| DATA FOR PROCESSING |
····················

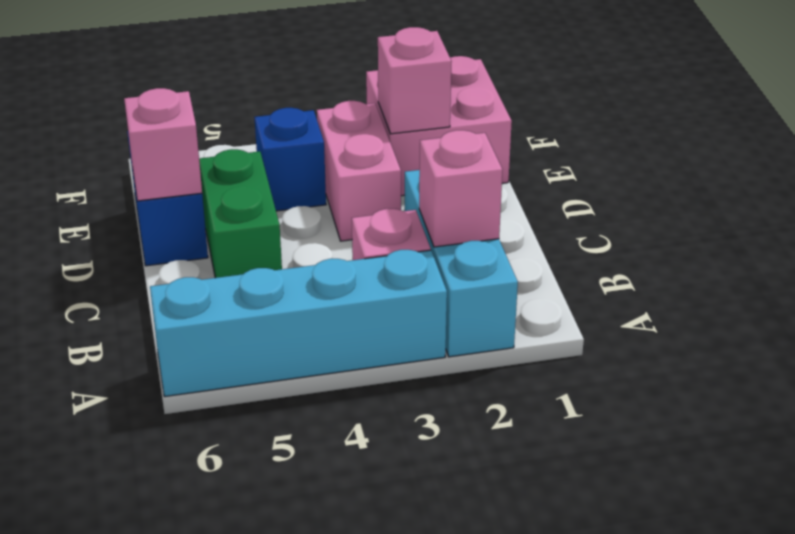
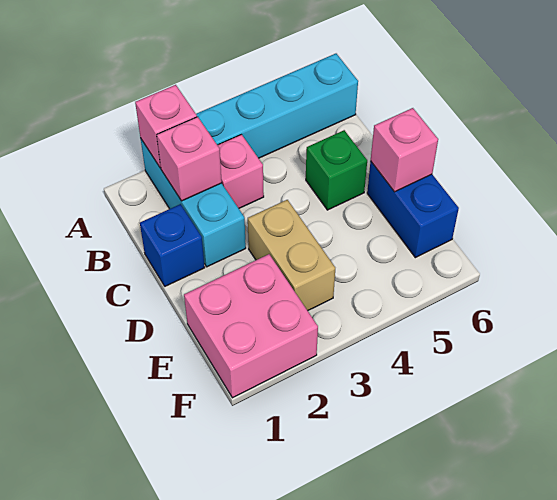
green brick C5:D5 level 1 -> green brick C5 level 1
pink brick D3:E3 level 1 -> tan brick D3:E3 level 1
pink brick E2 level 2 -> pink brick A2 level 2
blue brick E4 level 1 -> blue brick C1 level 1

····················

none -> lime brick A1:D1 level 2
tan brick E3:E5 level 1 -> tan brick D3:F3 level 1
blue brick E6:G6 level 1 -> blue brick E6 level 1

····················

| EXERCISE OBJECTIVE |
Begin with the line that has "green brick C5:D5" in the listing above and end after the line that has "blue brick E4"; output those lines exactly.

| ANSWER FOR THIS EXERCISE |
green brick C5:D5 level 1 -> green brick C5 level 1
pink brick D3:E3 level 1 -> tan brick D3:E3 level 1
pink brick E2 level 2 -> pink brick A2 level 2
blue brick E4 level 1 -> blue brick C1 level 1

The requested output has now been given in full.